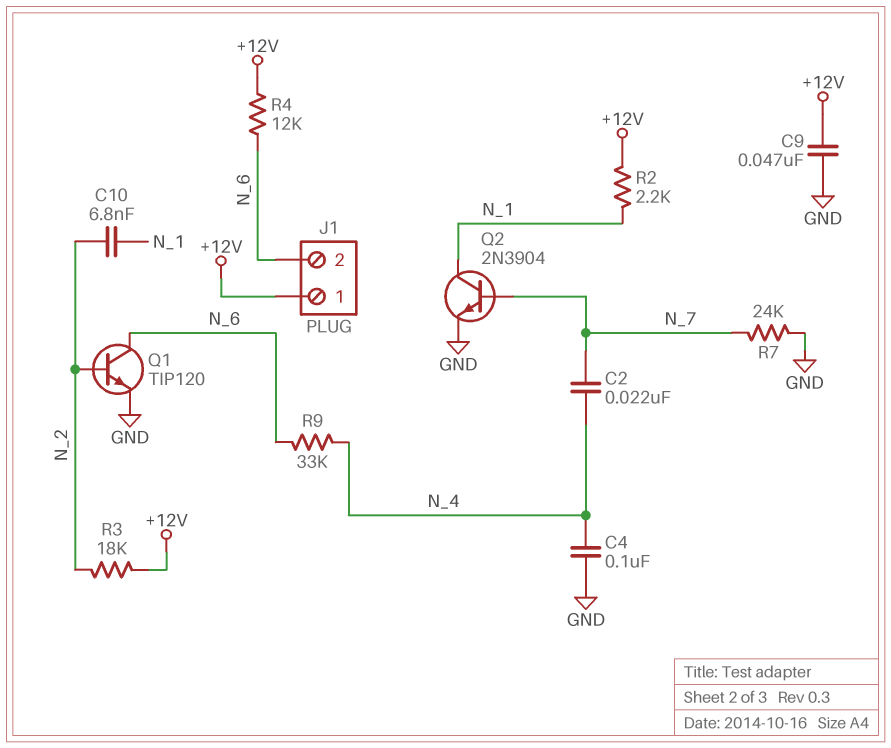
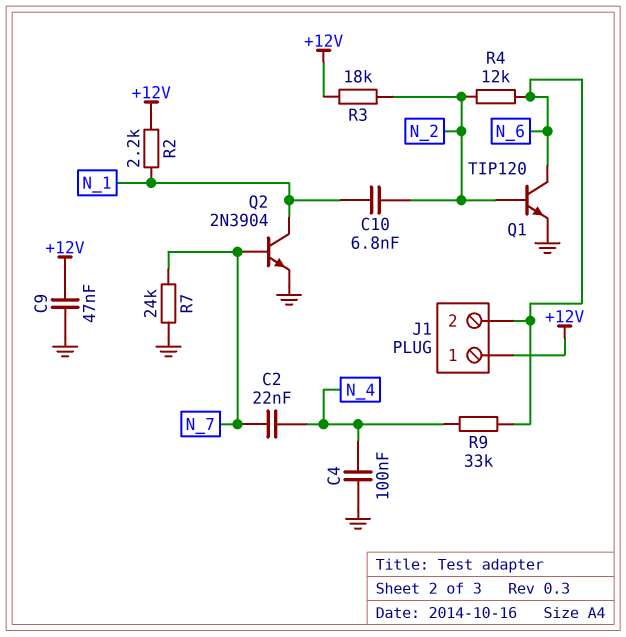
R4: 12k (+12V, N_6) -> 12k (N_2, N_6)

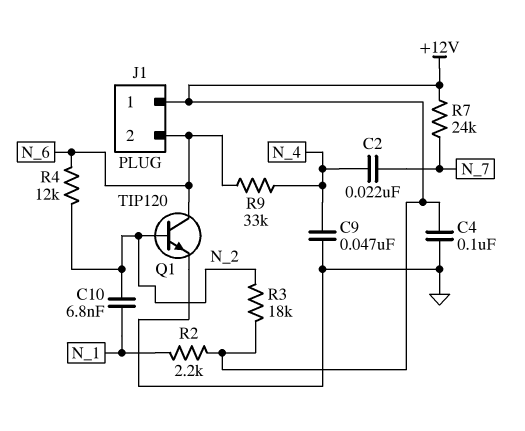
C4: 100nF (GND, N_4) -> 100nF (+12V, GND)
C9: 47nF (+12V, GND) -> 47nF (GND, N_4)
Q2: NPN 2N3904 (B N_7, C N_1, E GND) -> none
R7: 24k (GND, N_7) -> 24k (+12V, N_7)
_ _ _ _ _ _ _
• _Goal of the exercise_: Copy the records exactly, leaving out every picture.

• _Answer for this exercise_:
R4: 12k (+12V, N_6) -> 12k (N_2, N_6)

C4: 100nF (GND, N_4) -> 100nF (+12V, GND)
C9: 47nF (+12V, GND) -> 47nF (GND, N_4)
Q2: NPN 2N3904 (B N_7, C N_1, E GND) -> none
R7: 24k (GND, N_7) -> 24k (+12V, N_7)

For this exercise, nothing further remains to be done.